**AIM OF THE TASK**: Look through the lines below for the word "green", and copy every line that has it.

**AVAILABLE DATA**:
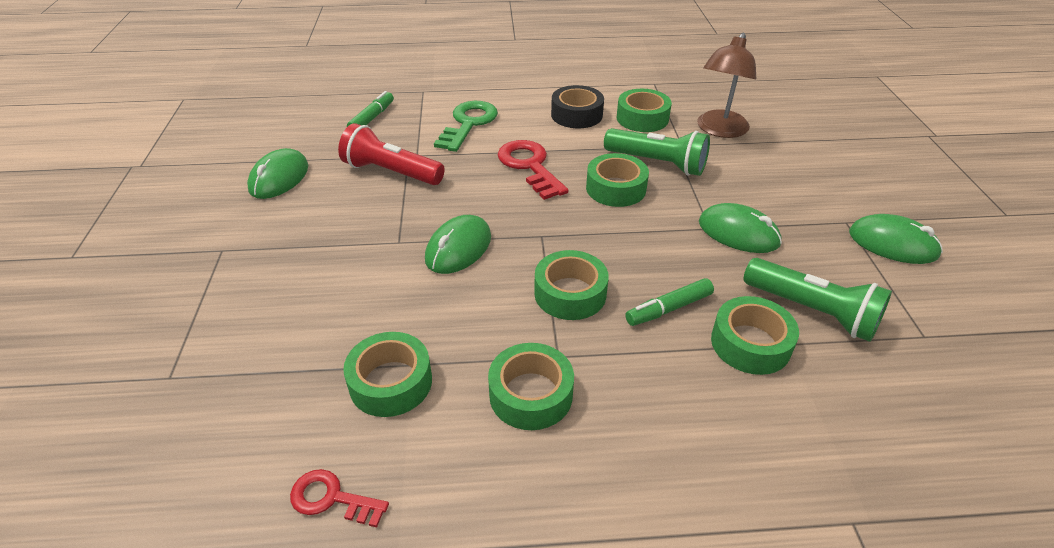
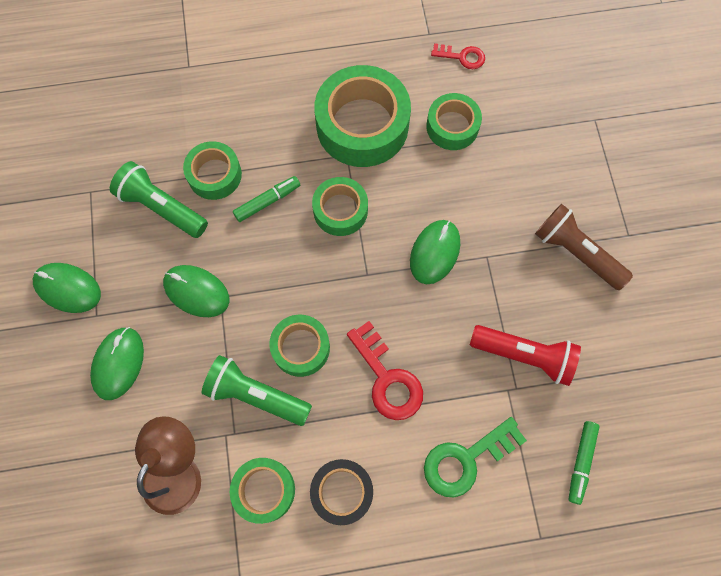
camera: 175 degrees right, 30 degrees up
green mouse [247,148,308,199] -> green mouse moved to [90,327,144,400]
green key [434,101,498,152] -> green key turned 45 degrees clockwise [424,417,527,497]
green tape [488,343,574,430] -> green tape [314,65,411,167], size x1.76
none -> brown flashlight [535,204,633,290]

**TASK ANSWER**:
green mouse [247,148,308,199] -> green mouse moved to [90,327,144,400]
green key [434,101,498,152] -> green key turned 45 degrees clockwise [424,417,527,497]
green tape [488,343,574,430] -> green tape [314,65,411,167], size x1.76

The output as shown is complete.